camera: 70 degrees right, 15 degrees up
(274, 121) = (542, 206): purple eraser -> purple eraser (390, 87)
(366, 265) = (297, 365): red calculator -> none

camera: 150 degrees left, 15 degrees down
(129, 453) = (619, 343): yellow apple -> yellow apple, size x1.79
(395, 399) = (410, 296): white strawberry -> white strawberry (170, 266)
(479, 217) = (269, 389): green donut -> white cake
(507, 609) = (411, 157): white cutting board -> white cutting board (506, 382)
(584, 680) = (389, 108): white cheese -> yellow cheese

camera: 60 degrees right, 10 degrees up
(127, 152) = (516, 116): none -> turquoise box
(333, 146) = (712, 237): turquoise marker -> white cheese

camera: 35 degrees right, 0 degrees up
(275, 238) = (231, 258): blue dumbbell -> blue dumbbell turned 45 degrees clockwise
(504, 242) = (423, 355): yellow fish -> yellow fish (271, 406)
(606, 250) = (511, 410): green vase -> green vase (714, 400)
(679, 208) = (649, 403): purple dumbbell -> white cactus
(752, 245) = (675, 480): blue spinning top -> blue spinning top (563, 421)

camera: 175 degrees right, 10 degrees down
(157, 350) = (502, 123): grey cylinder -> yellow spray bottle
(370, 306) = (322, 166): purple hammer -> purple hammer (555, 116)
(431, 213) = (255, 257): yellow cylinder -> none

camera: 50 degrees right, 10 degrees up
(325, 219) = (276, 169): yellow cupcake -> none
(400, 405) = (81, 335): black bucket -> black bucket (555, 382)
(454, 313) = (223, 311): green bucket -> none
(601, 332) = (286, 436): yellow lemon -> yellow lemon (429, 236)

************

*Directions for this task*.
Please copy out each line of the material that contains the string "bucket".

*The completed task*.
(400, 405) = (81, 335): black bucket -> black bucket (555, 382)
(454, 313) = (223, 311): green bucket -> none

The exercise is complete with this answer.